:: EXERCISE AIM ::
Everything from the line holding "orange plate C4" through the last line of the records should be repeated word for word, and pictures should be omitted.

- - - - -

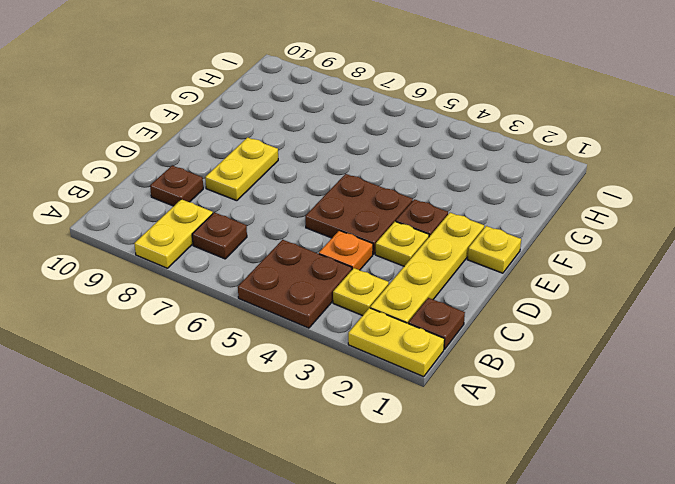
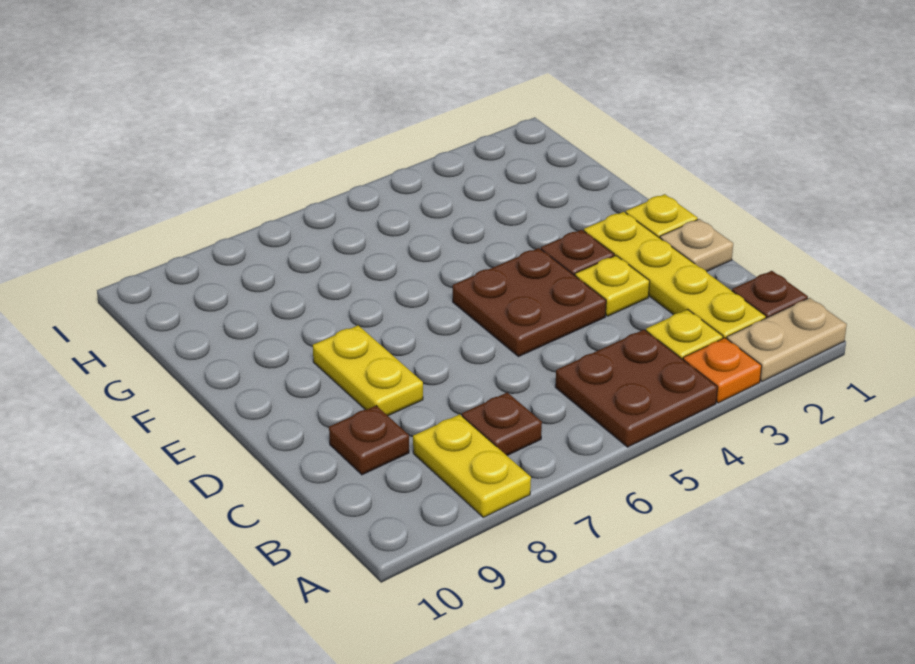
yellow plate A1:A2 level 1 -> tan plate A1:A2 level 1
orange plate C4 level 1 -> orange plate A3 level 1
none -> tan plate D1 level 1

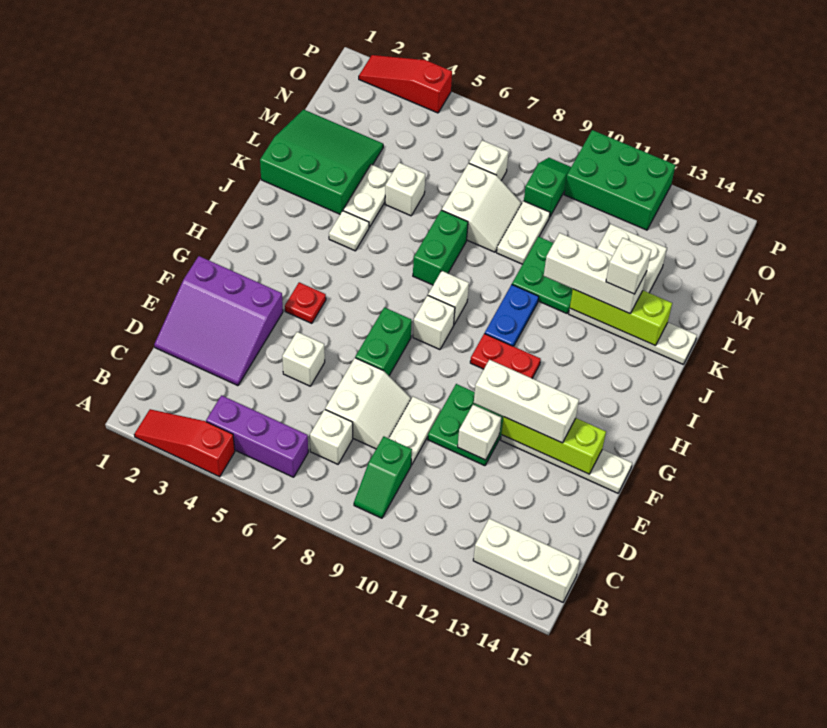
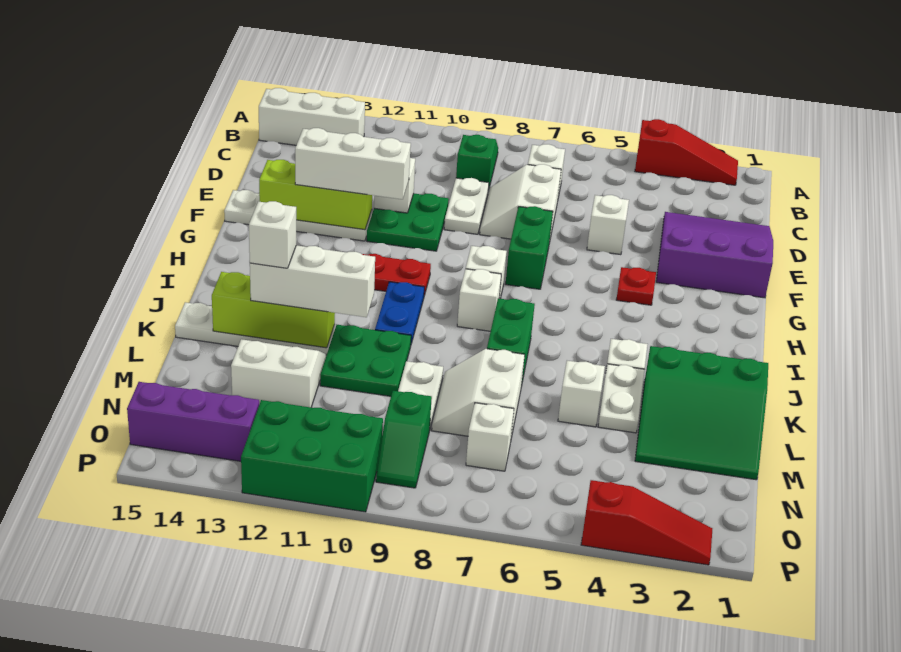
purple brick B4:B6 level 1 -> purple brick O13:O15 level 1

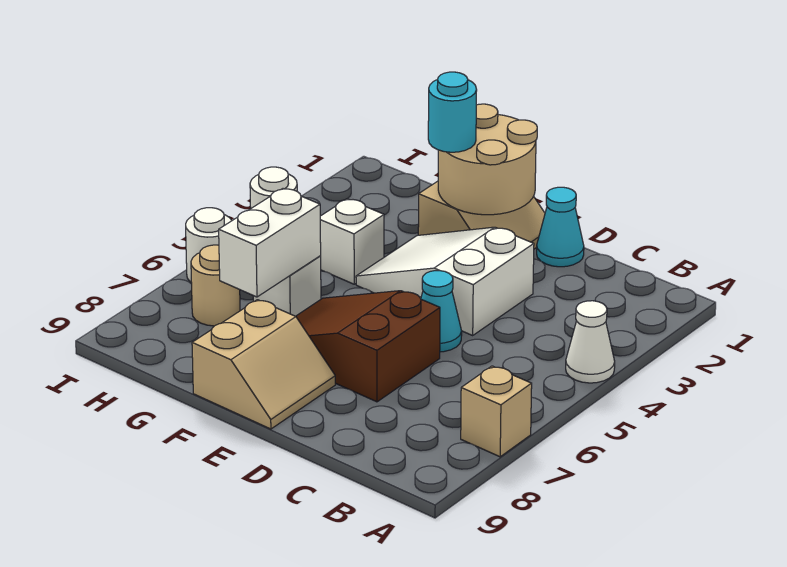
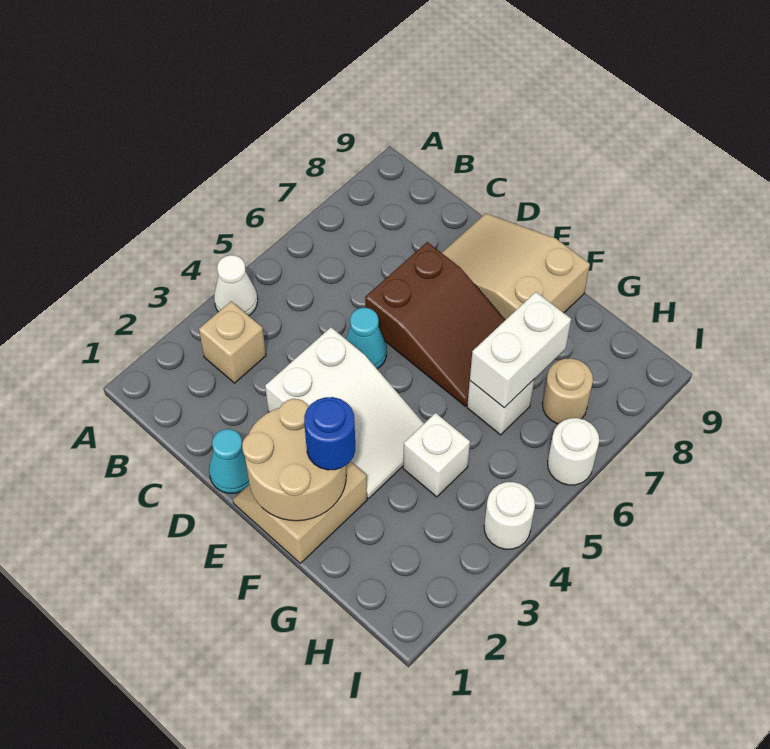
tan brick A7 level 1 -> tan brick B3 level 1
tan slope E8:F9 level 1 top F -> tan slope D8:F9 level 1 top F
cyan round brick F2 level 3 -> blue round brick F2 level 3

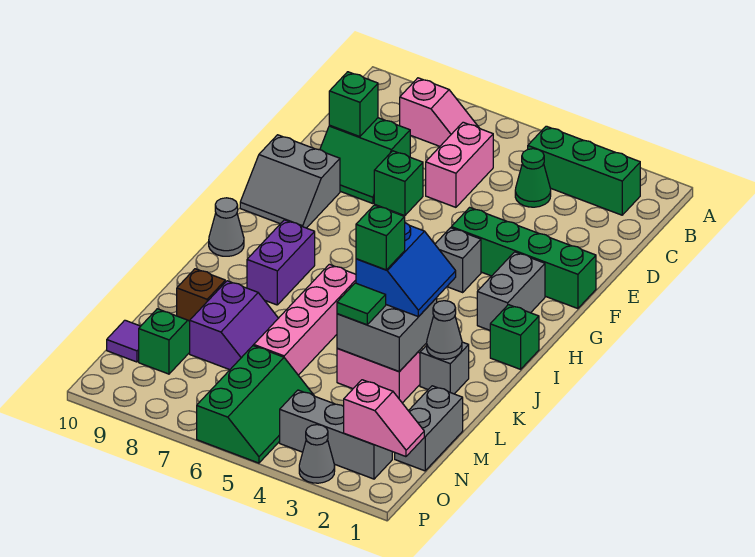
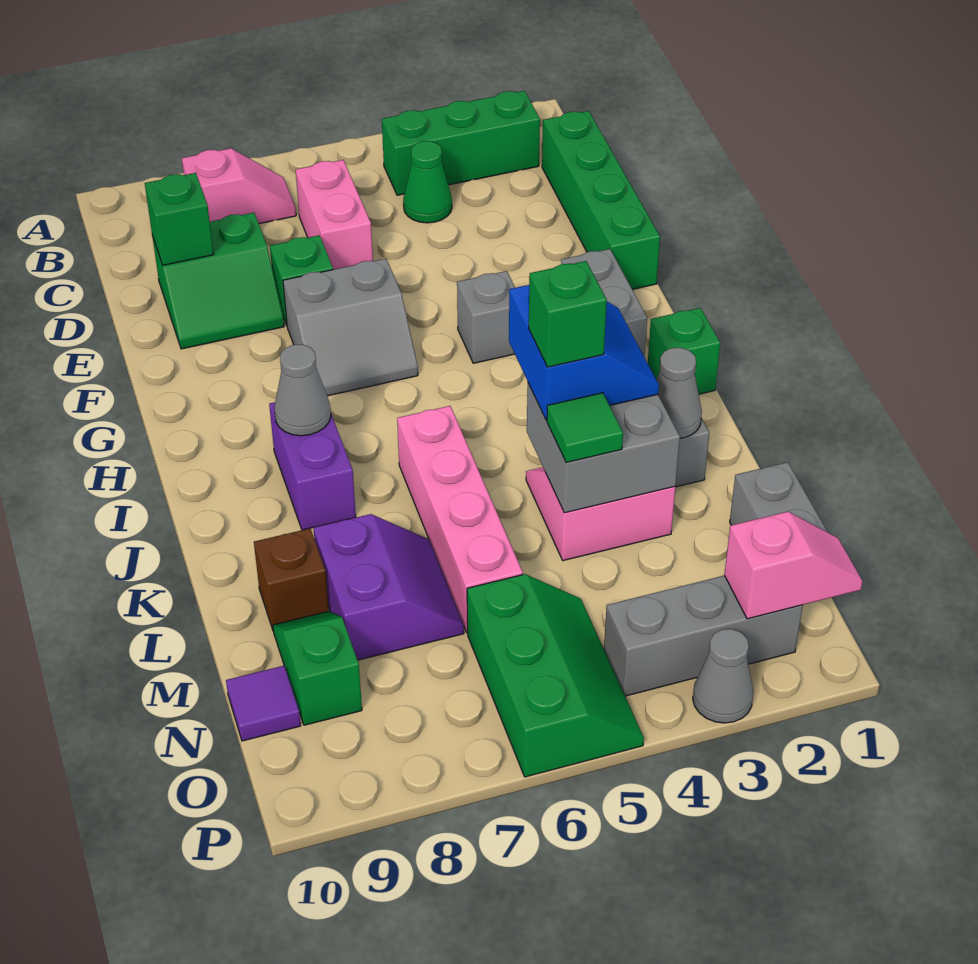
green brick F1:F4 level 1 -> green brick C1:F1 level 1
grey slope F9:G10 level 1 top F -> grey slope F6:G7 level 1 top F
grey cone I10 level 1 -> grey cone I8 level 2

- - - - -

:: YOUR RESPONSE ::
orange plate C4 level 1 -> orange plate A3 level 1
none -> tan plate D1 level 1

purple brick B4:B6 level 1 -> purple brick O13:O15 level 1

tan brick A7 level 1 -> tan brick B3 level 1
tan slope E8:F9 level 1 top F -> tan slope D8:F9 level 1 top F
cyan round brick F2 level 3 -> blue round brick F2 level 3

green brick F1:F4 level 1 -> green brick C1:F1 level 1
grey slope F9:G10 level 1 top F -> grey slope F6:G7 level 1 top F
grey cone I10 level 1 -> grey cone I8 level 2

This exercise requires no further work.